EXERCISE: Tally up the lines below that include the word "semicircle". Answer with the number alone.

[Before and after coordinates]
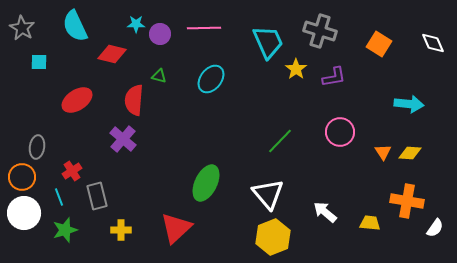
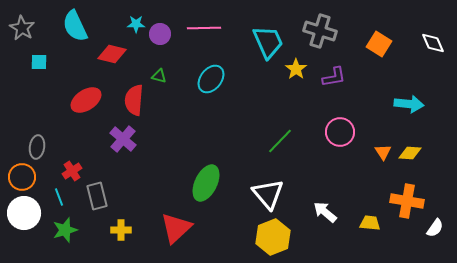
red ellipse: moved 9 px right
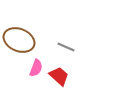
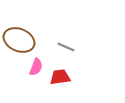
pink semicircle: moved 1 px up
red trapezoid: moved 1 px right, 1 px down; rotated 50 degrees counterclockwise
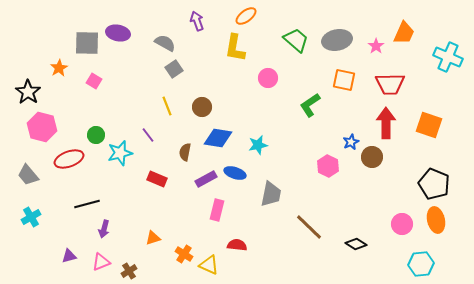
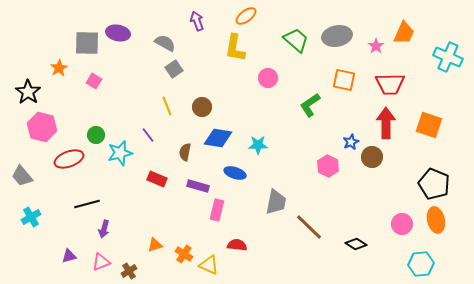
gray ellipse at (337, 40): moved 4 px up
cyan star at (258, 145): rotated 12 degrees clockwise
gray trapezoid at (28, 175): moved 6 px left, 1 px down
purple rectangle at (206, 179): moved 8 px left, 7 px down; rotated 45 degrees clockwise
gray trapezoid at (271, 194): moved 5 px right, 8 px down
orange triangle at (153, 238): moved 2 px right, 7 px down
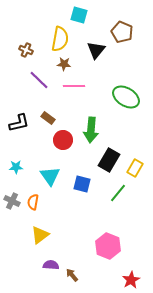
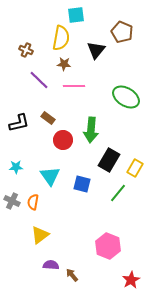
cyan square: moved 3 px left; rotated 24 degrees counterclockwise
yellow semicircle: moved 1 px right, 1 px up
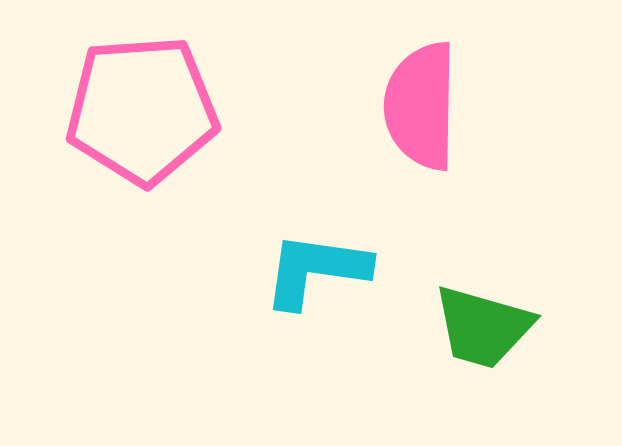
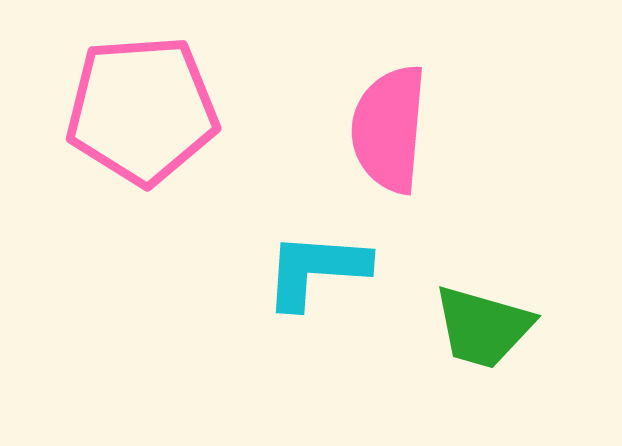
pink semicircle: moved 32 px left, 23 px down; rotated 4 degrees clockwise
cyan L-shape: rotated 4 degrees counterclockwise
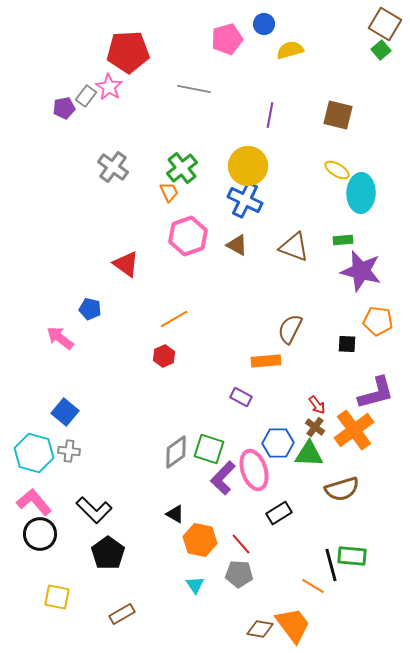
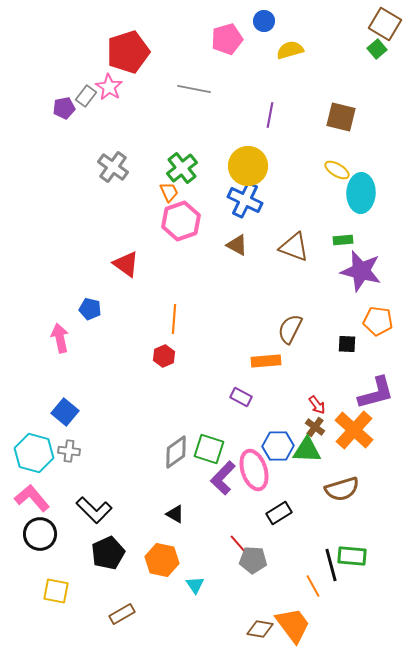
blue circle at (264, 24): moved 3 px up
green square at (381, 50): moved 4 px left, 1 px up
red pentagon at (128, 52): rotated 15 degrees counterclockwise
brown square at (338, 115): moved 3 px right, 2 px down
pink hexagon at (188, 236): moved 7 px left, 15 px up
orange line at (174, 319): rotated 56 degrees counterclockwise
pink arrow at (60, 338): rotated 40 degrees clockwise
orange cross at (354, 430): rotated 12 degrees counterclockwise
blue hexagon at (278, 443): moved 3 px down
green triangle at (309, 454): moved 2 px left, 4 px up
pink L-shape at (34, 502): moved 2 px left, 4 px up
orange hexagon at (200, 540): moved 38 px left, 20 px down
red line at (241, 544): moved 2 px left, 1 px down
black pentagon at (108, 553): rotated 12 degrees clockwise
gray pentagon at (239, 574): moved 14 px right, 14 px up
orange line at (313, 586): rotated 30 degrees clockwise
yellow square at (57, 597): moved 1 px left, 6 px up
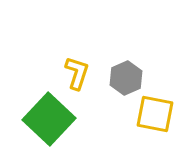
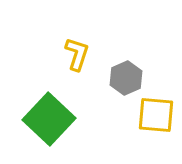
yellow L-shape: moved 19 px up
yellow square: moved 1 px right, 1 px down; rotated 6 degrees counterclockwise
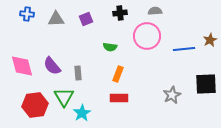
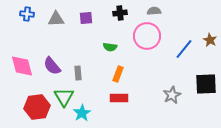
gray semicircle: moved 1 px left
purple square: moved 1 px up; rotated 16 degrees clockwise
brown star: rotated 16 degrees counterclockwise
blue line: rotated 45 degrees counterclockwise
red hexagon: moved 2 px right, 2 px down
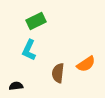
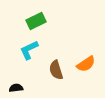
cyan L-shape: rotated 40 degrees clockwise
brown semicircle: moved 2 px left, 3 px up; rotated 24 degrees counterclockwise
black semicircle: moved 2 px down
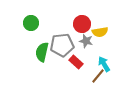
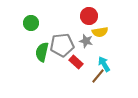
red circle: moved 7 px right, 8 px up
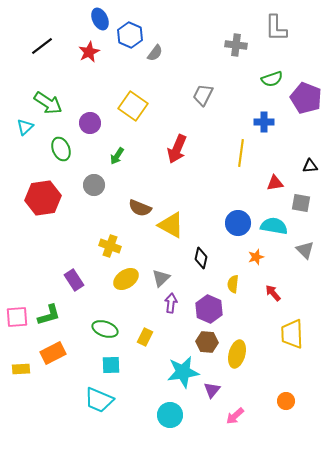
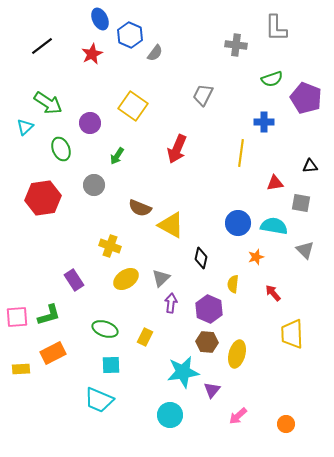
red star at (89, 52): moved 3 px right, 2 px down
orange circle at (286, 401): moved 23 px down
pink arrow at (235, 416): moved 3 px right
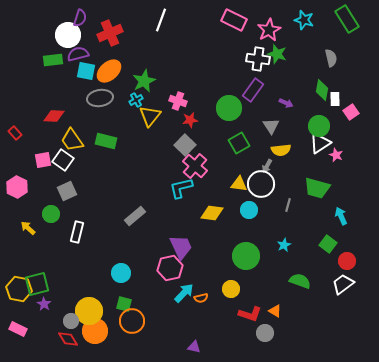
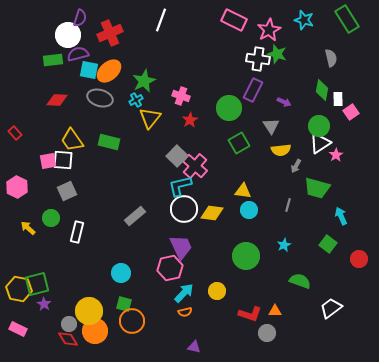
cyan square at (86, 71): moved 3 px right, 1 px up
purple rectangle at (253, 90): rotated 10 degrees counterclockwise
gray ellipse at (100, 98): rotated 25 degrees clockwise
white rectangle at (335, 99): moved 3 px right
pink cross at (178, 101): moved 3 px right, 5 px up
purple arrow at (286, 103): moved 2 px left, 1 px up
red diamond at (54, 116): moved 3 px right, 16 px up
yellow triangle at (150, 116): moved 2 px down
red star at (190, 120): rotated 21 degrees counterclockwise
green rectangle at (106, 141): moved 3 px right, 1 px down
gray square at (185, 145): moved 8 px left, 11 px down
pink star at (336, 155): rotated 16 degrees clockwise
pink square at (43, 160): moved 5 px right, 1 px down
white square at (63, 160): rotated 30 degrees counterclockwise
gray arrow at (267, 166): moved 29 px right
yellow triangle at (239, 184): moved 4 px right, 7 px down
white circle at (261, 184): moved 77 px left, 25 px down
cyan L-shape at (181, 188): moved 1 px left, 2 px up
green circle at (51, 214): moved 4 px down
red circle at (347, 261): moved 12 px right, 2 px up
white trapezoid at (343, 284): moved 12 px left, 24 px down
yellow circle at (231, 289): moved 14 px left, 2 px down
orange semicircle at (201, 298): moved 16 px left, 14 px down
orange triangle at (275, 311): rotated 32 degrees counterclockwise
gray circle at (71, 321): moved 2 px left, 3 px down
gray circle at (265, 333): moved 2 px right
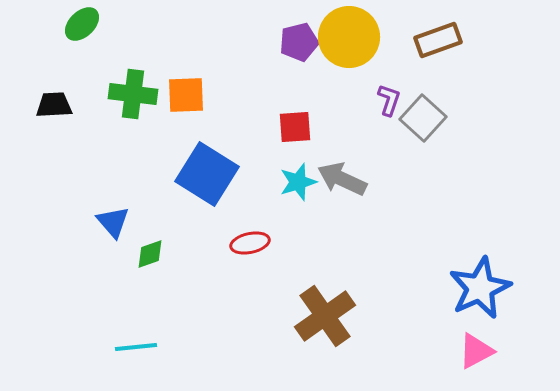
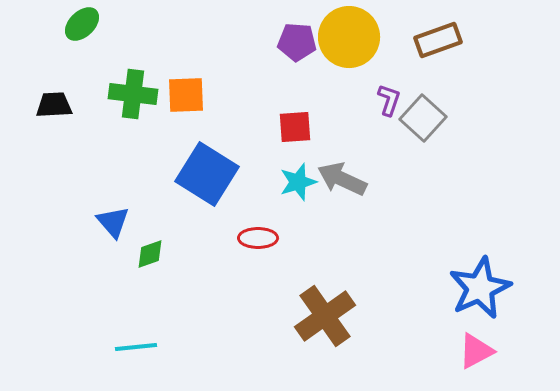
purple pentagon: moved 2 px left; rotated 18 degrees clockwise
red ellipse: moved 8 px right, 5 px up; rotated 12 degrees clockwise
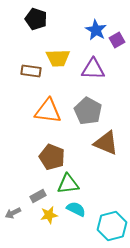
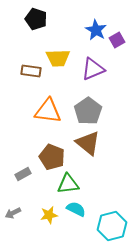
purple triangle: rotated 25 degrees counterclockwise
gray pentagon: rotated 8 degrees clockwise
brown triangle: moved 18 px left; rotated 16 degrees clockwise
gray rectangle: moved 15 px left, 22 px up
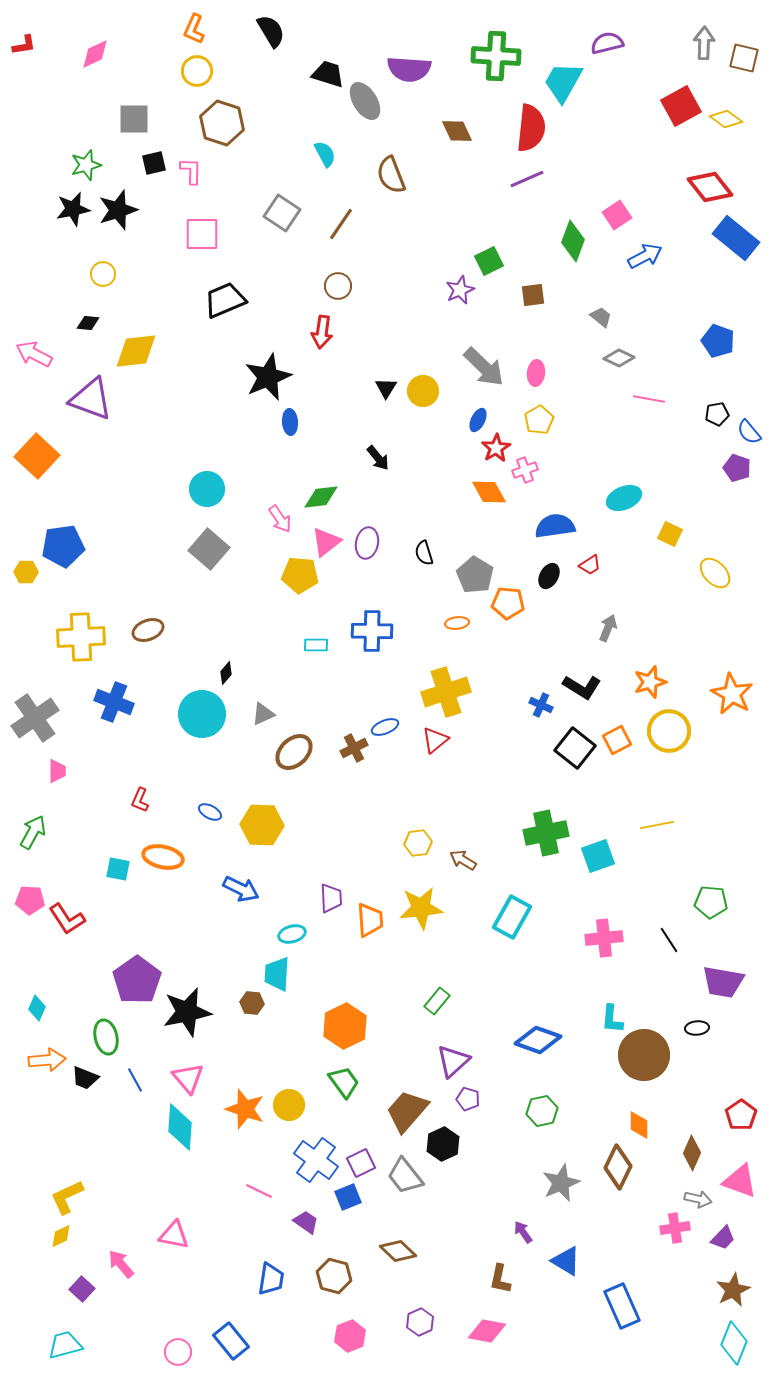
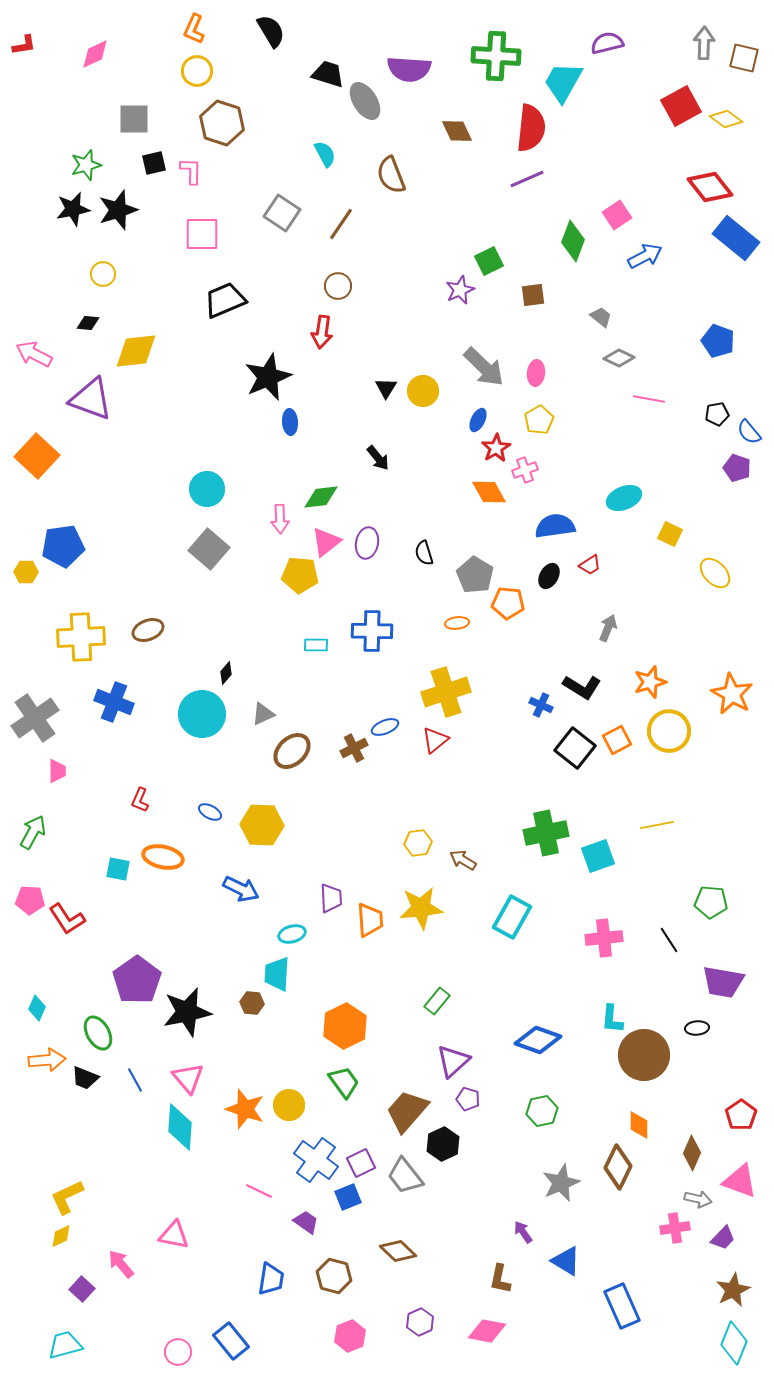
pink arrow at (280, 519): rotated 32 degrees clockwise
brown ellipse at (294, 752): moved 2 px left, 1 px up
green ellipse at (106, 1037): moved 8 px left, 4 px up; rotated 16 degrees counterclockwise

REPLY TO THE EXERCISE: 7